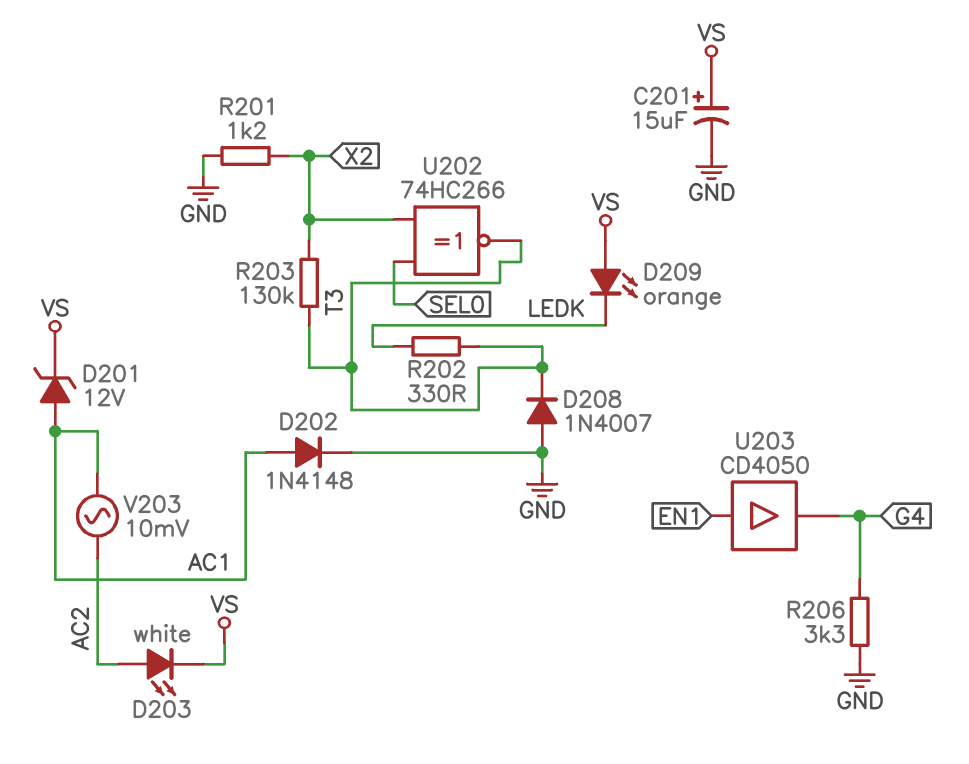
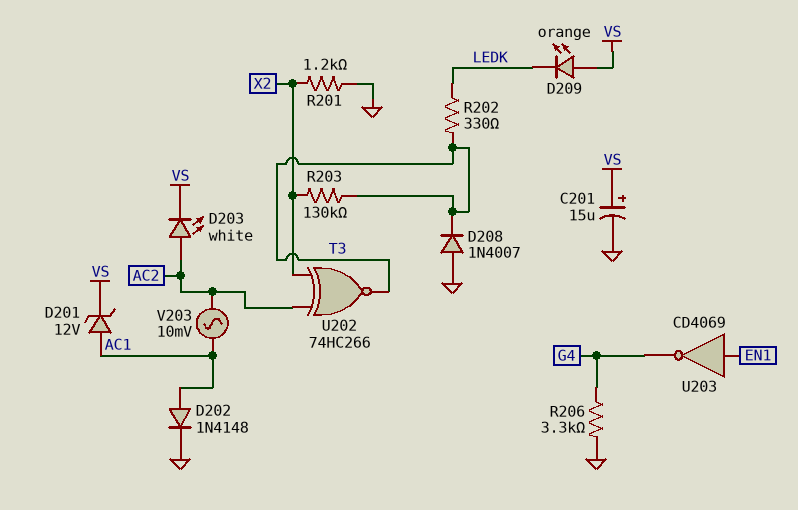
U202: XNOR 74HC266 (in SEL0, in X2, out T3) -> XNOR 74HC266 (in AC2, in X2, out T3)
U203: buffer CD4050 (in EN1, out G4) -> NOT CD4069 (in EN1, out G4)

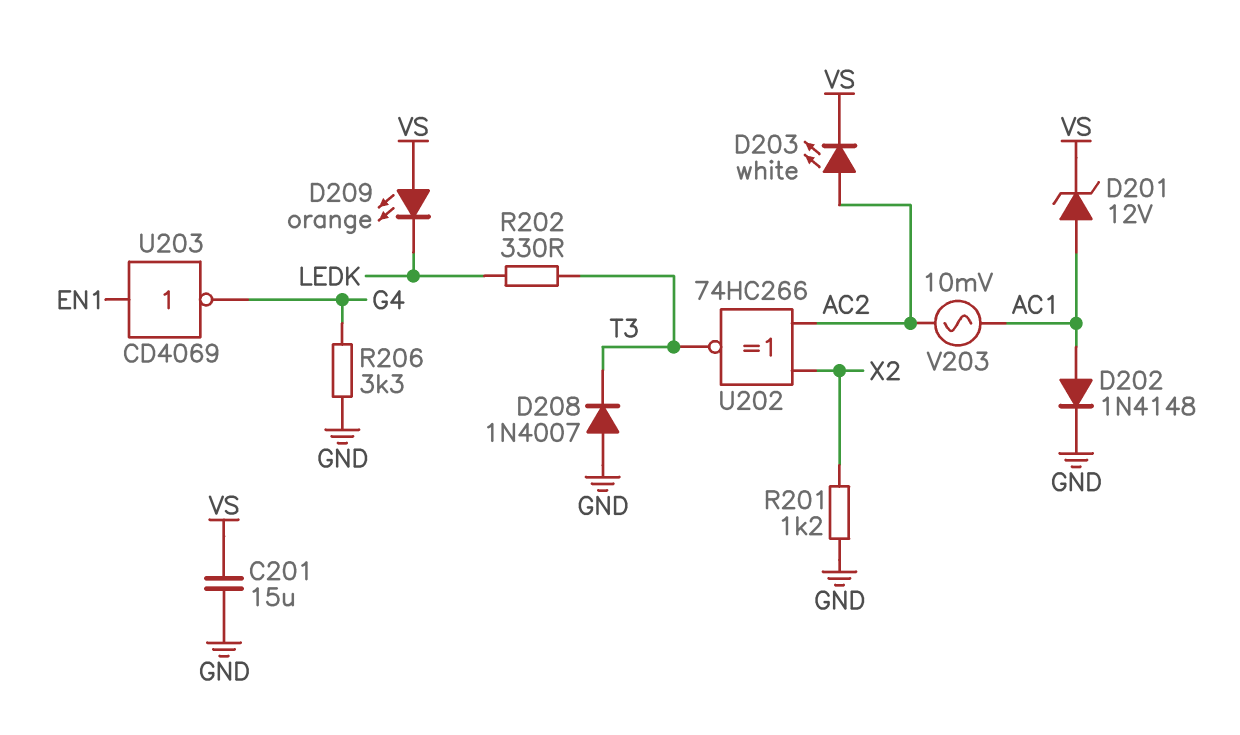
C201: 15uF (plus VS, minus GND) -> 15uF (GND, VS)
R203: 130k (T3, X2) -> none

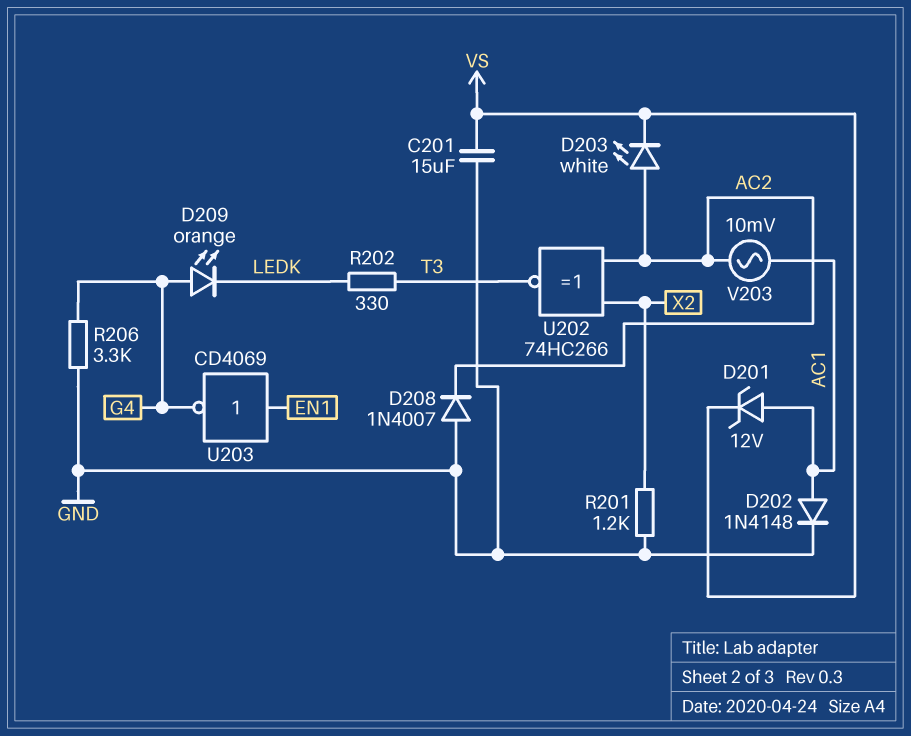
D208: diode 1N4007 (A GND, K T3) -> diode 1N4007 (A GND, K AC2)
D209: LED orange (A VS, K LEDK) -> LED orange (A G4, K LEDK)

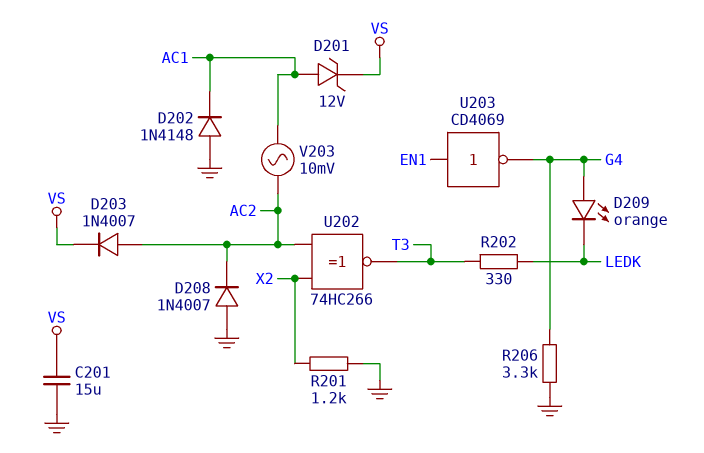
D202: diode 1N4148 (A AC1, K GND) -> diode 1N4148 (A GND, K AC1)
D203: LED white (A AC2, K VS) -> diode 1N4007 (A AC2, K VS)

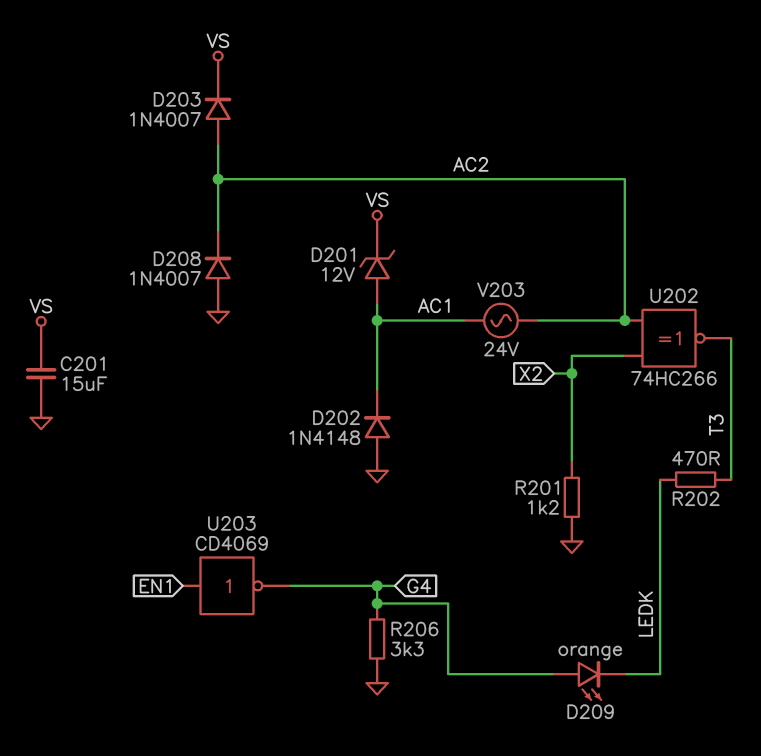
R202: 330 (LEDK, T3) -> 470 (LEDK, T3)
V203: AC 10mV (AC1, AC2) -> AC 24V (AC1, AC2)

━━━━━━━━━━

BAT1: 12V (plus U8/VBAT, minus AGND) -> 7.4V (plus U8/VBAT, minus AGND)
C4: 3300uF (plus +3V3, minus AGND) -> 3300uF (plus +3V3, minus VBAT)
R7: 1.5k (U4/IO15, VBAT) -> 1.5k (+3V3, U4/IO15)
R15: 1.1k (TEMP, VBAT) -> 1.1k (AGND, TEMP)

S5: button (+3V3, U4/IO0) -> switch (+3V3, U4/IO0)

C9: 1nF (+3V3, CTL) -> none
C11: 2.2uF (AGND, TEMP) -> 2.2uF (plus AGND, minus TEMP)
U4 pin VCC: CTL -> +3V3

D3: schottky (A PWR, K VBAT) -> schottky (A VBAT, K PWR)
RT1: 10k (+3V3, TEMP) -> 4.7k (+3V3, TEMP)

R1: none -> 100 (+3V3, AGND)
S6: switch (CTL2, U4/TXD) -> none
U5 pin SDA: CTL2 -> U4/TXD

━━━━━━━━━━

YOUR GOAL: If a line in the entries above contains "minus", report it.

RESPONSE:
C201: 15uF (plus VS, minus GND) -> 15uF (GND, VS)
BAT1: 12V (plus U8/VBAT, minus AGND) -> 7.4V (plus U8/VBAT, minus AGND)
C4: 3300uF (plus +3V3, minus AGND) -> 3300uF (plus +3V3, minus VBAT)
C11: 2.2uF (AGND, TEMP) -> 2.2uF (plus AGND, minus TEMP)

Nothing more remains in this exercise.